ACTION ITEM: Would you reproduce each of the records below precisely, with the pictures left out?

ENTRIES SUPPLIED:
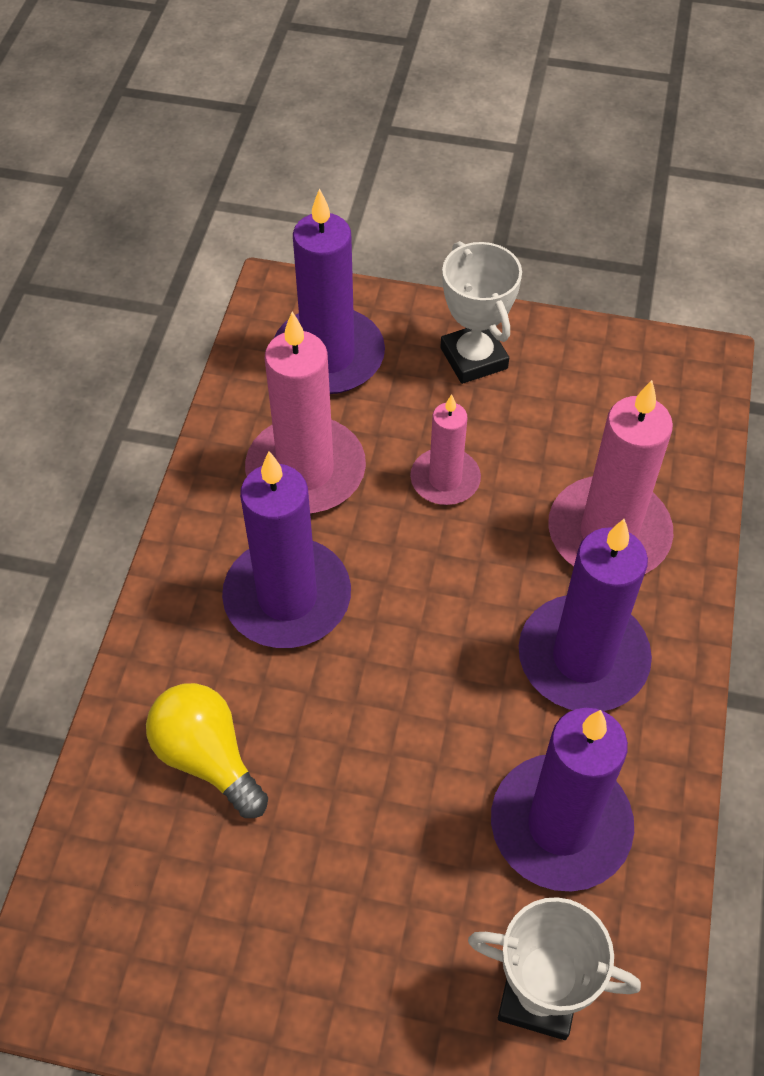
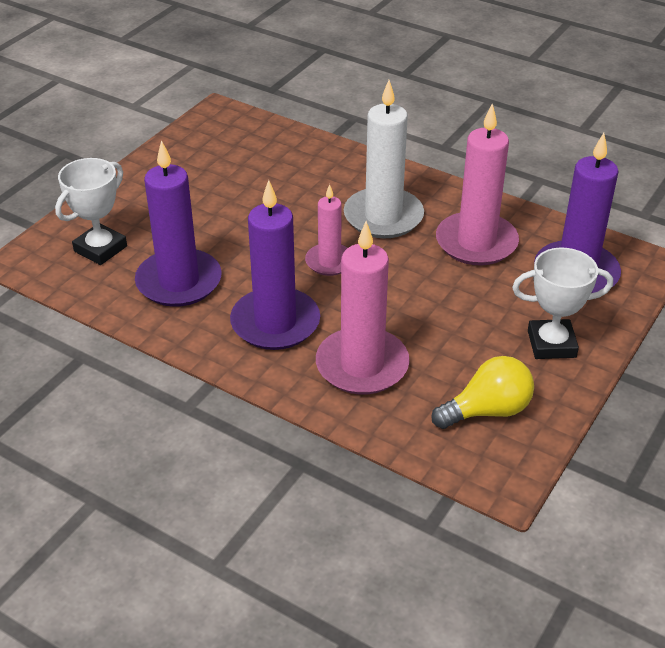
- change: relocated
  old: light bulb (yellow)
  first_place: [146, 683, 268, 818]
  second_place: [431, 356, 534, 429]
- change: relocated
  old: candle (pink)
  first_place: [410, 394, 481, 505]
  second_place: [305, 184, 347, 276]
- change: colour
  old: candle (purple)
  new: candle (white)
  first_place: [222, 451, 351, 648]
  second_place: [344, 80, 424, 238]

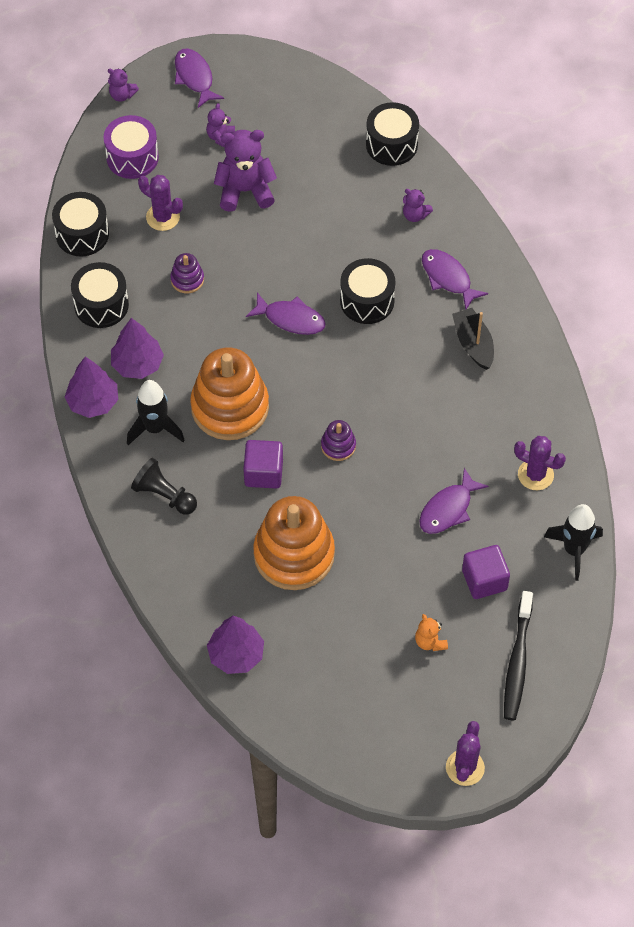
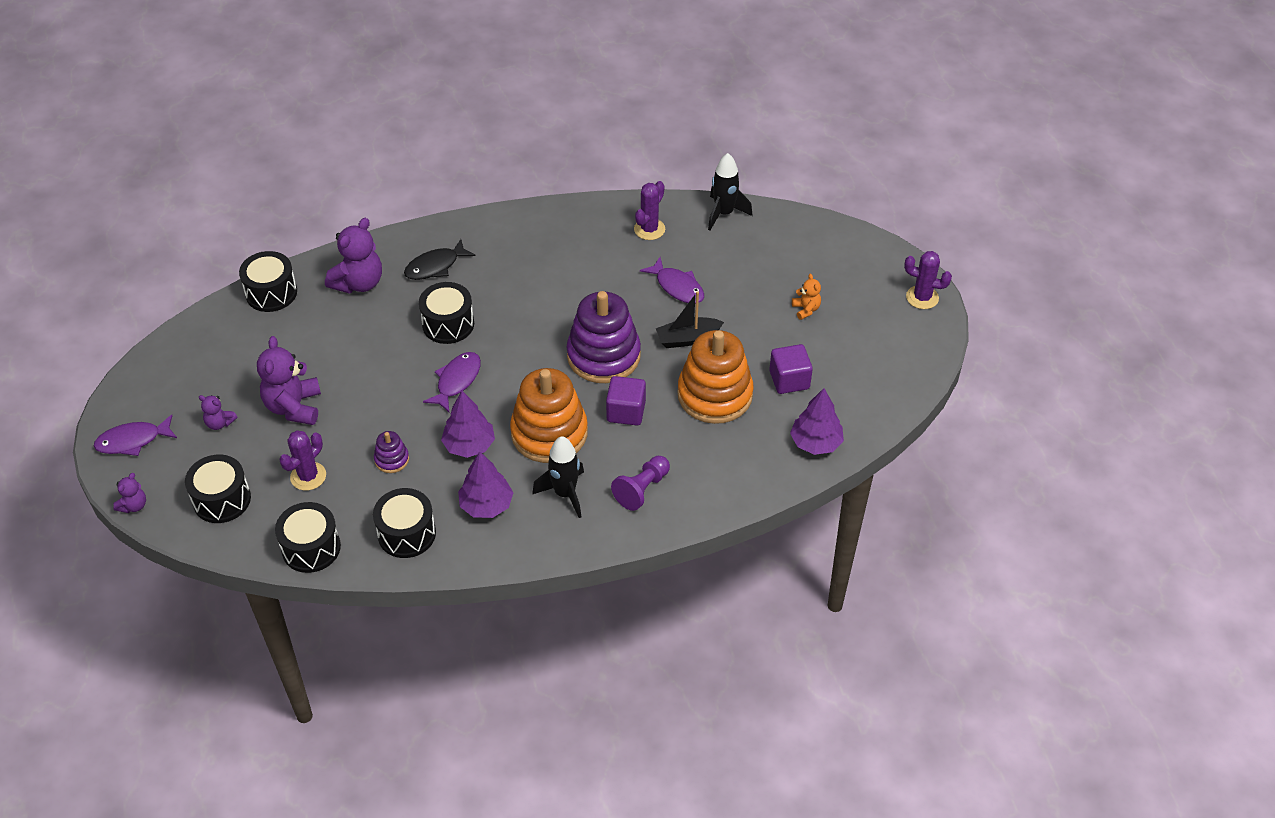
- change: missing
  old: toothbrush (black)
  first_place: [504, 591, 533, 720]
- change: relocated
  old: tree (purple)
  first_place: [65, 356, 118, 418]
  second_place: [441, 391, 495, 458]
- change: relocated
  old: boat (black)
  first_place: [452, 308, 494, 370]
  second_place: [656, 291, 724, 348]
- change: relocated
  old: cube (purple)
  first_place: [462, 545, 510, 599]
  second_place: [769, 344, 813, 394]
- change: colour
  old: drum (purple)
  new: drum (black)
  first_place: [104, 115, 159, 179]
  second_place: [185, 454, 251, 523]
- change: colour
  old: pawn (black)
  new: pawn (purple)
  first_place: [131, 458, 197, 515]
  second_place: [611, 456, 670, 511]
- change: colour
  old: fish (purple)
  new: fish (black)
  first_place: [422, 249, 488, 310]
  second_place: [404, 239, 475, 280]
- change: spun
  old: teddy bear (orange)
  first_place: [415, 614, 448, 651]
  second_place: [792, 274, 821, 320]
  degrees: -90
- change: size
  old: stacking toy (purple)
  first_place: [321, 420, 356, 461]
  second_place: [567, 291, 641, 383]
  factor: 2.25
- change: size
  old: teddy bear (purple)
  first_place: [403, 189, 433, 222]
  second_place: [325, 218, 382, 294]
  factor: 1.96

YOUR RESPONSE:
- change: relocated
  old: light bulb (yellow)
  first_place: [146, 683, 268, 818]
  second_place: [431, 356, 534, 429]
- change: relocated
  old: candle (pink)
  first_place: [410, 394, 481, 505]
  second_place: [305, 184, 347, 276]
- change: colour
  old: candle (purple)
  new: candle (white)
  first_place: [222, 451, 351, 648]
  second_place: [344, 80, 424, 238]

- change: missing
  old: toothbrush (black)
  first_place: [504, 591, 533, 720]
- change: relocated
  old: tree (purple)
  first_place: [65, 356, 118, 418]
  second_place: [441, 391, 495, 458]
- change: relocated
  old: boat (black)
  first_place: [452, 308, 494, 370]
  second_place: [656, 291, 724, 348]
- change: relocated
  old: cube (purple)
  first_place: [462, 545, 510, 599]
  second_place: [769, 344, 813, 394]
- change: colour
  old: drum (purple)
  new: drum (black)
  first_place: [104, 115, 159, 179]
  second_place: [185, 454, 251, 523]
- change: colour
  old: pawn (black)
  new: pawn (purple)
  first_place: [131, 458, 197, 515]
  second_place: [611, 456, 670, 511]
- change: colour
  old: fish (purple)
  new: fish (black)
  first_place: [422, 249, 488, 310]
  second_place: [404, 239, 475, 280]
- change: spun
  old: teddy bear (orange)
  first_place: [415, 614, 448, 651]
  second_place: [792, 274, 821, 320]
  degrees: -90
- change: size
  old: stacking toy (purple)
  first_place: [321, 420, 356, 461]
  second_place: [567, 291, 641, 383]
  factor: 2.25
- change: size
  old: teddy bear (purple)
  first_place: [403, 189, 433, 222]
  second_place: [325, 218, 382, 294]
  factor: 1.96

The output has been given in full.